WHAT YOU WILL DO →
In the entries that follow, find the line containing "C7: 47uF (plus"; from there, copy every line exactly through the line containing "C14: 6.8uF (plus".

RECORDS →
****

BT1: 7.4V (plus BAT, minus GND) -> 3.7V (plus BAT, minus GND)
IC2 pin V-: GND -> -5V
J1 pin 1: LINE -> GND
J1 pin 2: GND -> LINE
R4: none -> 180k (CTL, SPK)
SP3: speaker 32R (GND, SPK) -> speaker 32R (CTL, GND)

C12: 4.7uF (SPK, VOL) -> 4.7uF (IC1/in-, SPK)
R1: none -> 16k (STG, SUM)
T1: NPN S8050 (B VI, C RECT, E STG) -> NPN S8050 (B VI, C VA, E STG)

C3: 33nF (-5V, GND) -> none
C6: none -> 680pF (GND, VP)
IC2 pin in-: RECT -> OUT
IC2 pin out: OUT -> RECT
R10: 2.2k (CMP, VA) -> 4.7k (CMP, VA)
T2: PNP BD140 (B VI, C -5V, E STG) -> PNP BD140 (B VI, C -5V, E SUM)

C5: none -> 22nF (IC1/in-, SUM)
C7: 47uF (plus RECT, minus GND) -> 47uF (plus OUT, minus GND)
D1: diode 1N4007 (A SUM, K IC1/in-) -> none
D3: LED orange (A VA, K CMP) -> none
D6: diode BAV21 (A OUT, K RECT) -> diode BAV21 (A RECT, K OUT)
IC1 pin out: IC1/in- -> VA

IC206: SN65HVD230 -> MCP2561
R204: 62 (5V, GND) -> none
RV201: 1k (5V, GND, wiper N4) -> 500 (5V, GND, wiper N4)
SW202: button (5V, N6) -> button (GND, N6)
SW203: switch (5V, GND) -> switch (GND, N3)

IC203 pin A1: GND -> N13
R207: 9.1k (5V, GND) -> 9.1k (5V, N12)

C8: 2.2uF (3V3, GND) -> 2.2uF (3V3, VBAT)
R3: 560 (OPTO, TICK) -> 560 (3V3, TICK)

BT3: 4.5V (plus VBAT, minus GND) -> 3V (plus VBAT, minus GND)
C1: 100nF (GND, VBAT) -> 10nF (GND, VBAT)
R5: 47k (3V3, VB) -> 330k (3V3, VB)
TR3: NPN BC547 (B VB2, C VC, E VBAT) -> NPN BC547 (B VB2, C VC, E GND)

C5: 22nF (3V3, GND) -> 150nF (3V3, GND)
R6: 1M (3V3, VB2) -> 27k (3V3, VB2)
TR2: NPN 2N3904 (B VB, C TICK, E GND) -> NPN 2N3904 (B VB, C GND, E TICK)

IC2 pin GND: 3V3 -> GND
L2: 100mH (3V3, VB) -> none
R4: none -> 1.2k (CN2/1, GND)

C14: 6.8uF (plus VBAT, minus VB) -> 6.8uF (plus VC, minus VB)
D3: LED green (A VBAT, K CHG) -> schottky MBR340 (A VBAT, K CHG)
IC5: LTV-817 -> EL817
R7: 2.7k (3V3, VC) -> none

****

OUTPUT BELOW →
C7: 47uF (plus RECT, minus GND) -> 47uF (plus OUT, minus GND)
D1: diode 1N4007 (A SUM, K IC1/in-) -> none
D3: LED orange (A VA, K CMP) -> none
D6: diode BAV21 (A OUT, K RECT) -> diode BAV21 (A RECT, K OUT)
IC1 pin out: IC1/in- -> VA

IC206: SN65HVD230 -> MCP2561
R204: 62 (5V, GND) -> none
RV201: 1k (5V, GND, wiper N4) -> 500 (5V, GND, wiper N4)
SW202: button (5V, N6) -> button (GND, N6)
SW203: switch (5V, GND) -> switch (GND, N3)

IC203 pin A1: GND -> N13
R207: 9.1k (5V, GND) -> 9.1k (5V, N12)

C8: 2.2uF (3V3, GND) -> 2.2uF (3V3, VBAT)
R3: 560 (OPTO, TICK) -> 560 (3V3, TICK)

BT3: 4.5V (plus VBAT, minus GND) -> 3V (plus VBAT, minus GND)
C1: 100nF (GND, VBAT) -> 10nF (GND, VBAT)
R5: 47k (3V3, VB) -> 330k (3V3, VB)
TR3: NPN BC547 (B VB2, C VC, E VBAT) -> NPN BC547 (B VB2, C VC, E GND)

C5: 22nF (3V3, GND) -> 150nF (3V3, GND)
R6: 1M (3V3, VB2) -> 27k (3V3, VB2)
TR2: NPN 2N3904 (B VB, C TICK, E GND) -> NPN 2N3904 (B VB, C GND, E TICK)

IC2 pin GND: 3V3 -> GND
L2: 100mH (3V3, VB) -> none
R4: none -> 1.2k (CN2/1, GND)

C14: 6.8uF (plus VBAT, minus VB) -> 6.8uF (plus VC, minus VB)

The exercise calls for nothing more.